** Opening MATERIAL FOR THIS EXERCISE block **

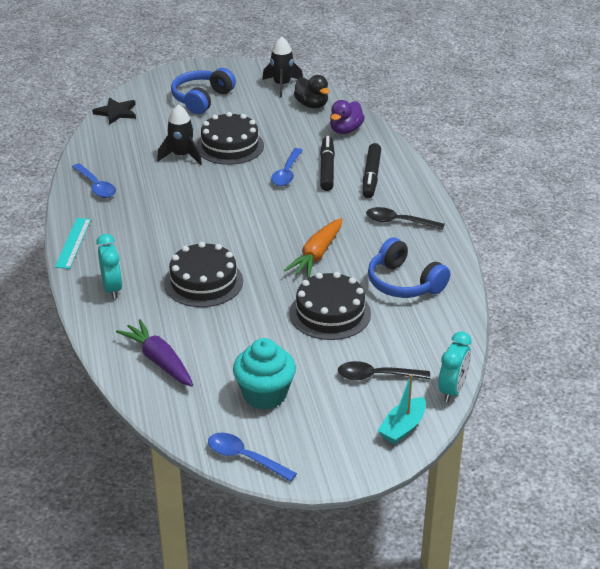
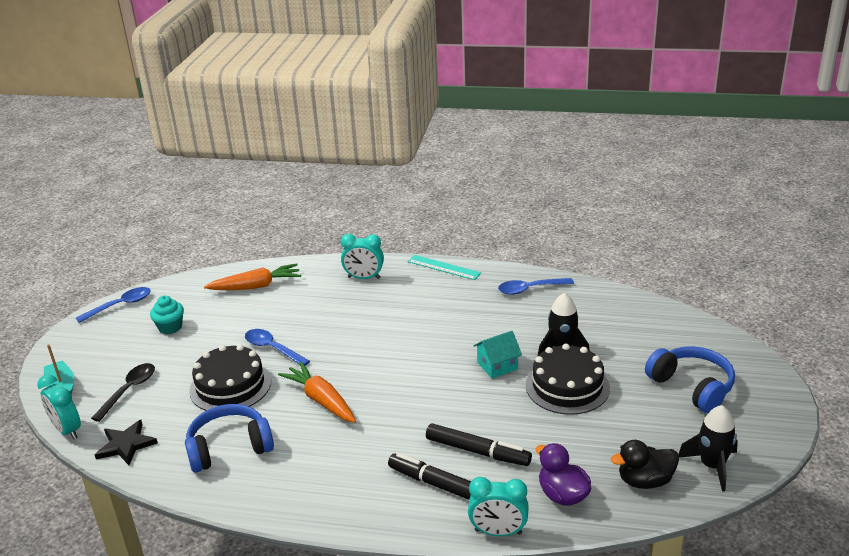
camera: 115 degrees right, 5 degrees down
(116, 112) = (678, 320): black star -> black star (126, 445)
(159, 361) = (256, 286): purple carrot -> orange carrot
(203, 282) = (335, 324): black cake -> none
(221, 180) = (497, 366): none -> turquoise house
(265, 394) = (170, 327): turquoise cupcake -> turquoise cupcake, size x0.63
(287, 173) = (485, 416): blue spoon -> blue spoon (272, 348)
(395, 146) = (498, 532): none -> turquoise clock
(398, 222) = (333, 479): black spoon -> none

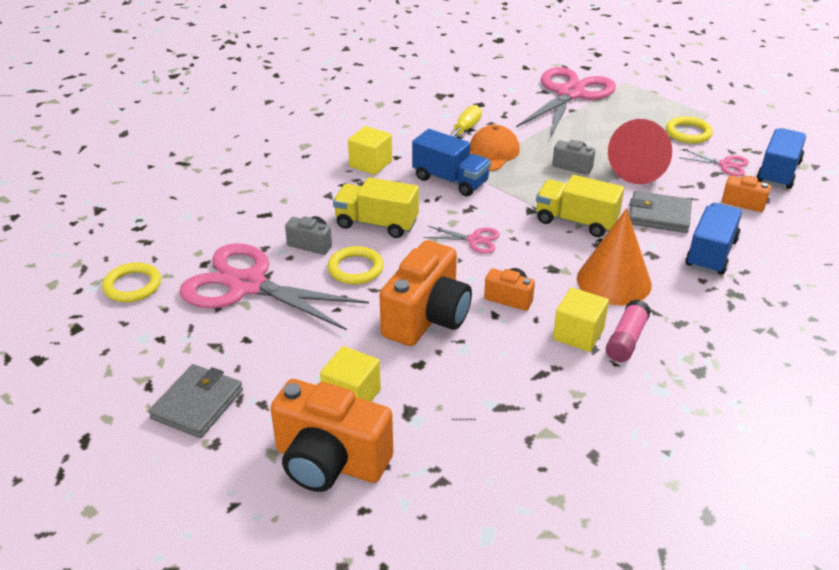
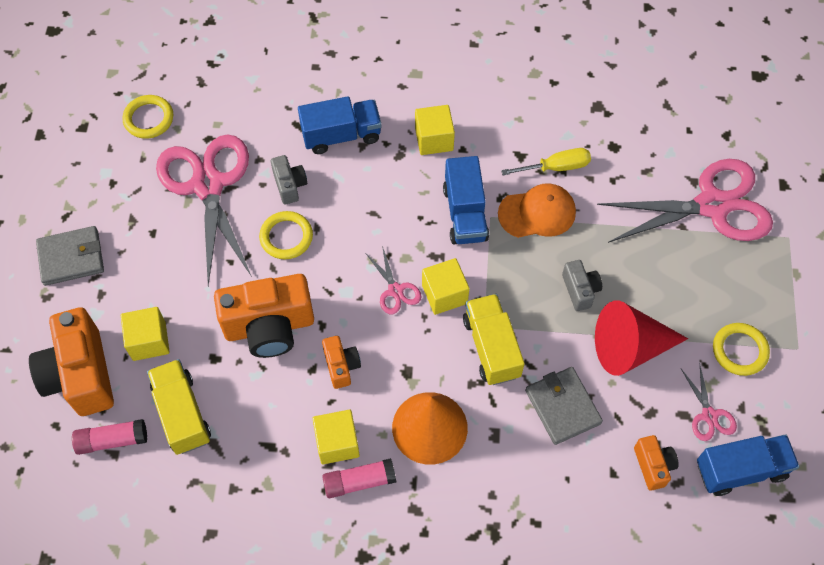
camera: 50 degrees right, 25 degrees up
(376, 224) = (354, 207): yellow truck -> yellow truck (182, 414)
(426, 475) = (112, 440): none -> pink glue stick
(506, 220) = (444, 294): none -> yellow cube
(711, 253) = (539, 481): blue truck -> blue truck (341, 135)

** Closing MATERIAL FOR THIS EXERCISE block **

▸ **DIRECTIONS**: Copy every entry exactly; drop the pictures.

▸ **RESULT OF THE EXERCISE**:
camera: 115 degrees right, 5 degrees down
(116, 112) = (678, 320): black star -> black star (126, 445)
(159, 361) = (256, 286): purple carrot -> orange carrot
(203, 282) = (335, 324): black cake -> none
(221, 180) = (497, 366): none -> turquoise house
(265, 394) = (170, 327): turquoise cupcake -> turquoise cupcake, size x0.63
(287, 173) = (485, 416): blue spoon -> blue spoon (272, 348)
(395, 146) = (498, 532): none -> turquoise clock
(398, 222) = (333, 479): black spoon -> none

camera: 50 degrees right, 25 degrees up
(376, 224) = (354, 207): yellow truck -> yellow truck (182, 414)
(426, 475) = (112, 440): none -> pink glue stick
(506, 220) = (444, 294): none -> yellow cube
(711, 253) = (539, 481): blue truck -> blue truck (341, 135)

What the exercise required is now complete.